Start of Data to use
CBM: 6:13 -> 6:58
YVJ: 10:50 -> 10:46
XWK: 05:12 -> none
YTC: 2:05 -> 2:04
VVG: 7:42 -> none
End of Data to use
Aim of the task
Can you convert the rows above into a numbered list, skipping any blank lines?

Task result
1. CBM: 6:13 -> 6:58
2. YVJ: 10:50 -> 10:46
3. XWK: 05:12 -> none
4. YTC: 2:05 -> 2:04
5. VVG: 7:42 -> none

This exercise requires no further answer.